### Try it
Every line of the data that includes "none" should be copied out.
►
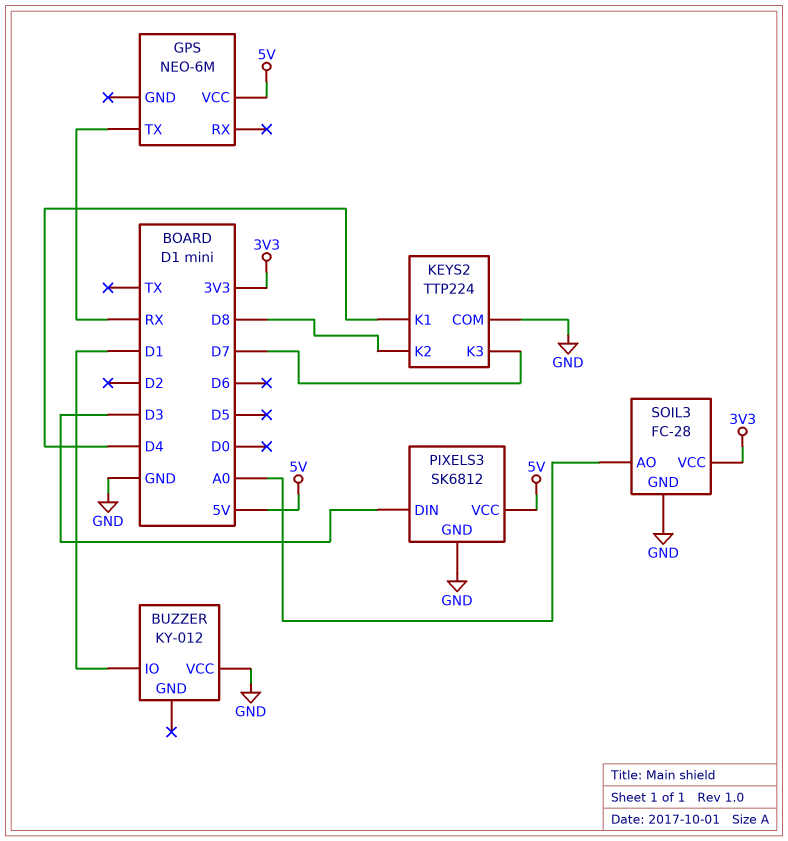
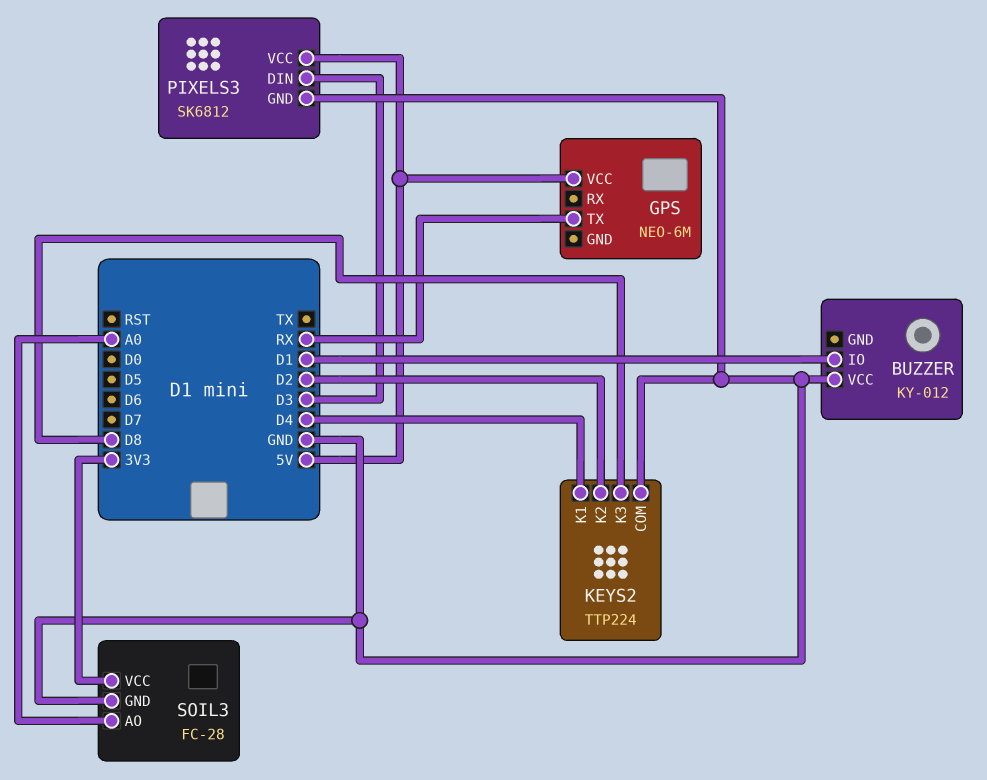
KEYS2 pin K2: D8 -> D2
KEYS2 pin K3: D7 -> D8

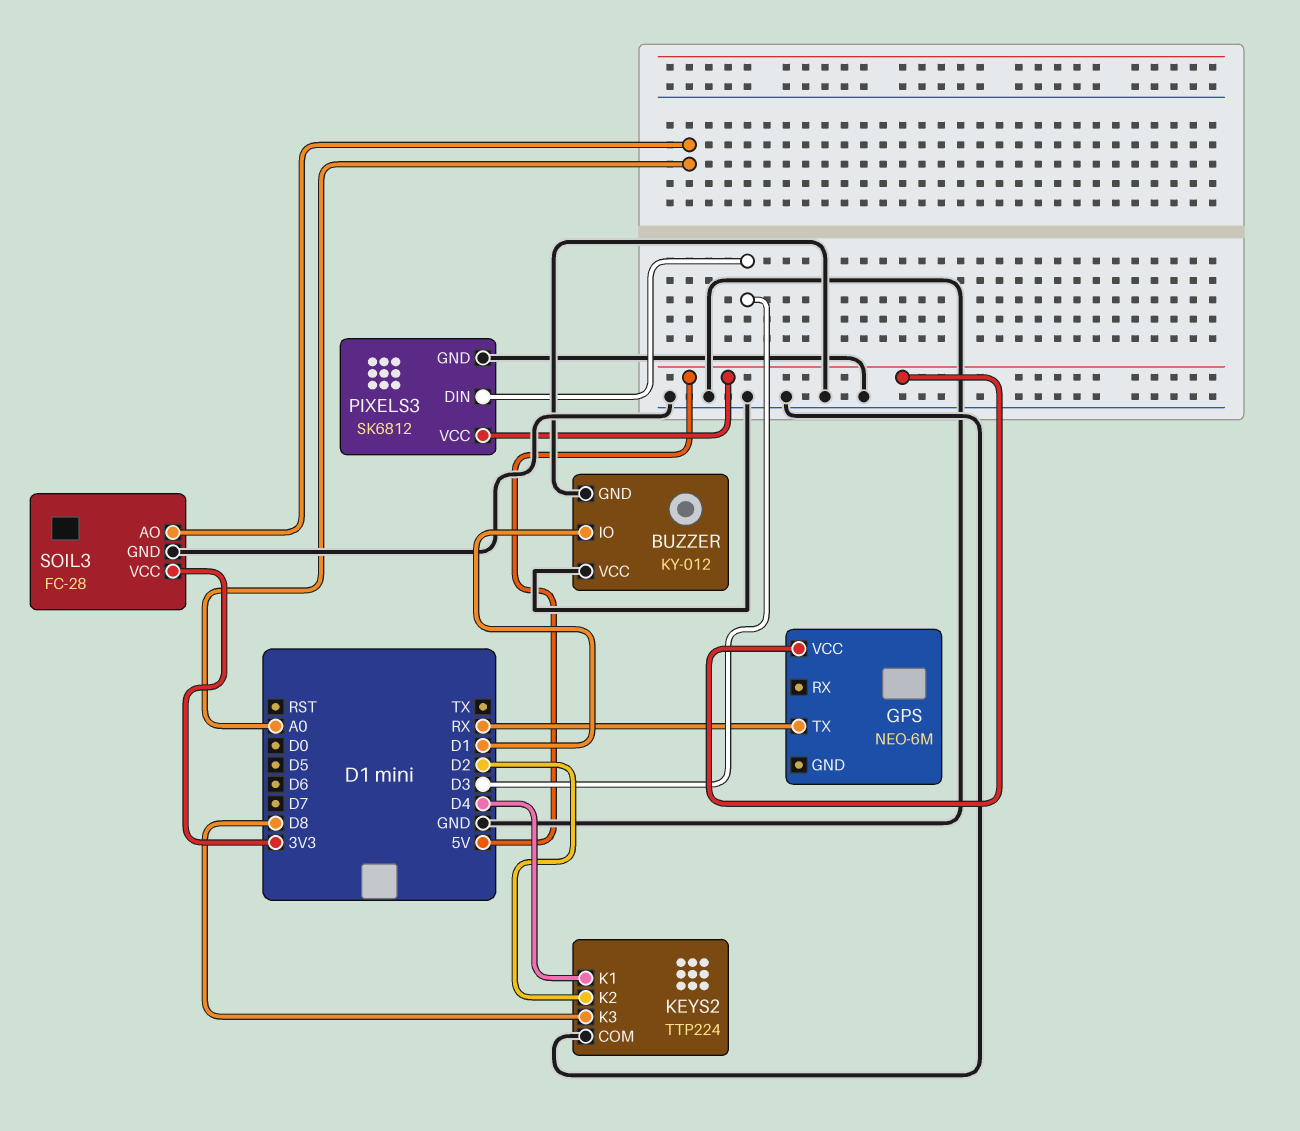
BUZZER pin GND: none -> GND

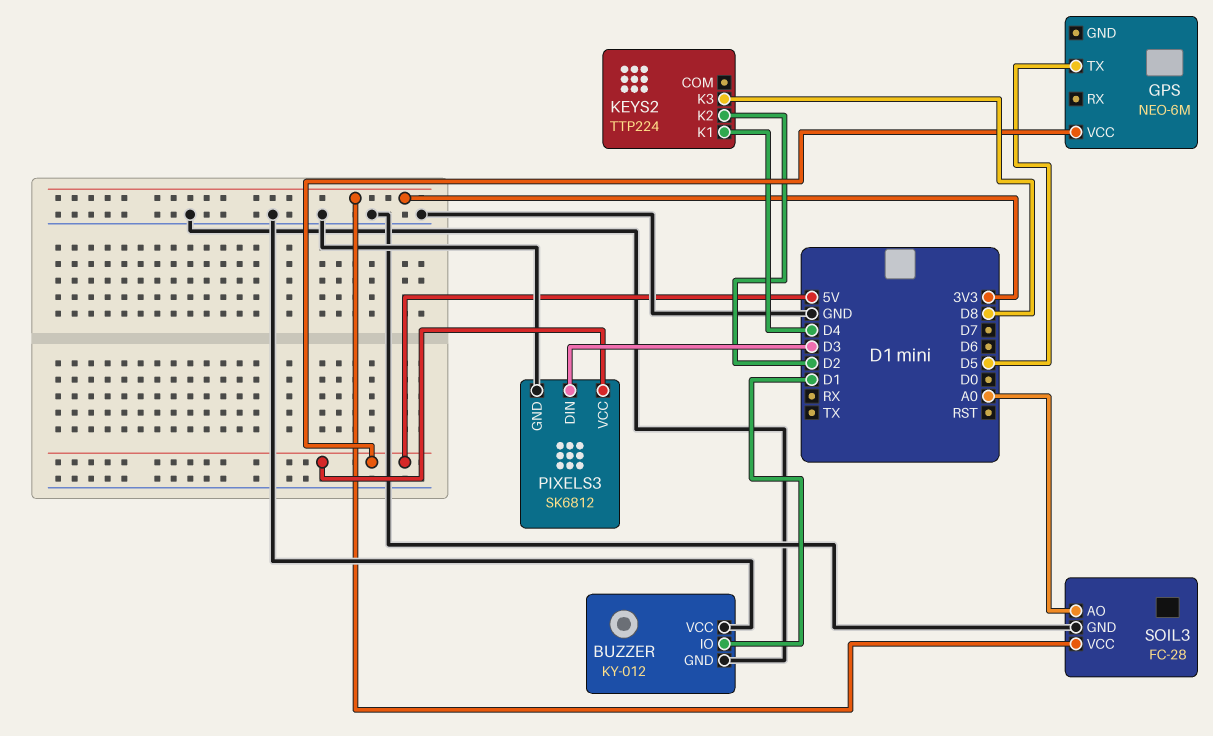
GPS pin TX: RX -> D5
KEYS2 pin COM: GND -> none

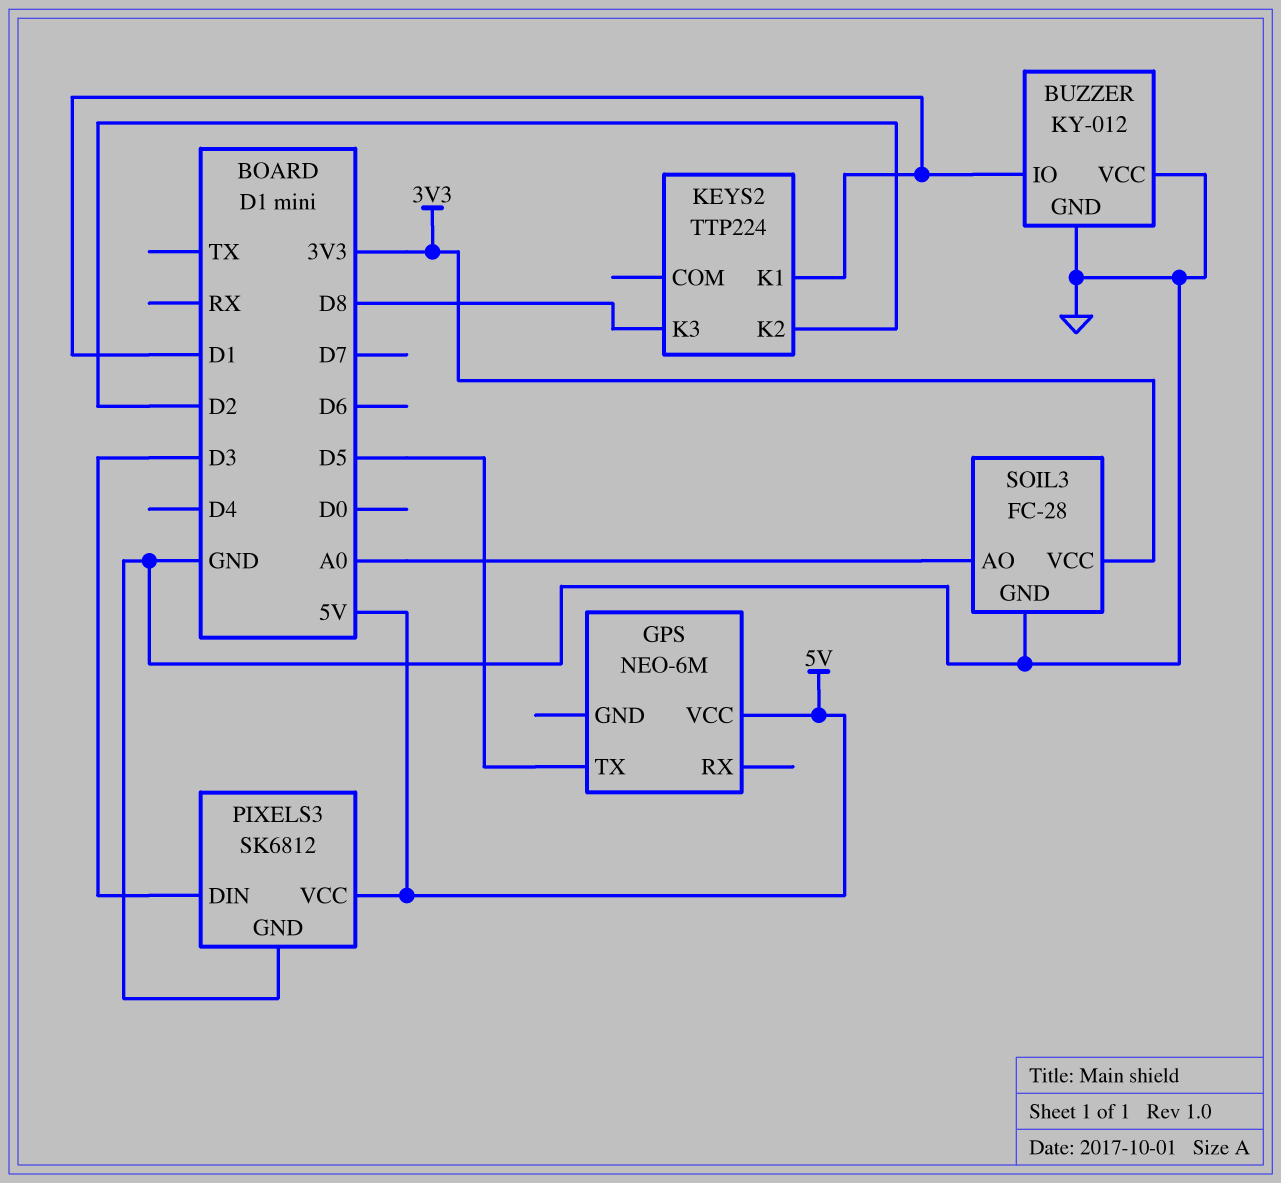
KEYS2 pin K1: D4 -> D1

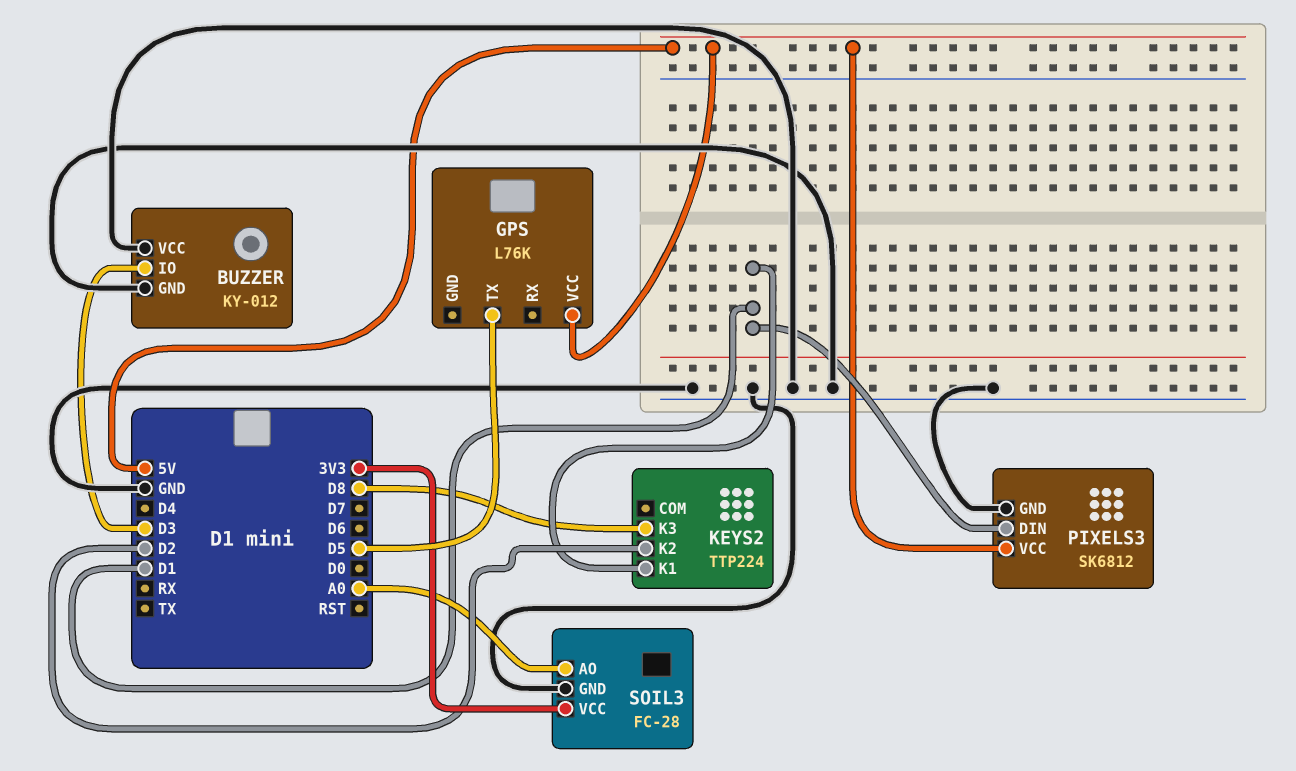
BUZZER pin IO: D1 -> D3
GPS: NEO-6M -> L76K
PIXELS3 pin DIN: D3 -> D1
◄
### Answer
BUZZER pin GND: none -> GND
KEYS2 pin COM: GND -> none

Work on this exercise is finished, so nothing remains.